Emit an exact copy of the lines running from the start of the records to the line containing "Julie's Month: [1001,784,1280,977]", both included.
── Source data ──
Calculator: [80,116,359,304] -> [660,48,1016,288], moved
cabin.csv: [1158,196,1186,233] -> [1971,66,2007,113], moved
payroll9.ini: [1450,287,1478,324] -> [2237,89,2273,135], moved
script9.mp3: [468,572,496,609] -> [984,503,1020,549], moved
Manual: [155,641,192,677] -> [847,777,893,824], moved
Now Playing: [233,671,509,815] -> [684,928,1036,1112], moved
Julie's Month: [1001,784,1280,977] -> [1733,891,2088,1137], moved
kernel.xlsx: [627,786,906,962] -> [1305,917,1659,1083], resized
───
### Response for this exercise
Calculator: [80,116,359,304] -> [660,48,1016,288], moved
cabin.csv: [1158,196,1186,233] -> [1971,66,2007,113], moved
payroll9.ini: [1450,287,1478,324] -> [2237,89,2273,135], moved
script9.mp3: [468,572,496,609] -> [984,503,1020,549], moved
Manual: [155,641,192,677] -> [847,777,893,824], moved
Now Playing: [233,671,509,815] -> [684,928,1036,1112], moved
Julie's Month: [1001,784,1280,977] -> [1733,891,2088,1137], moved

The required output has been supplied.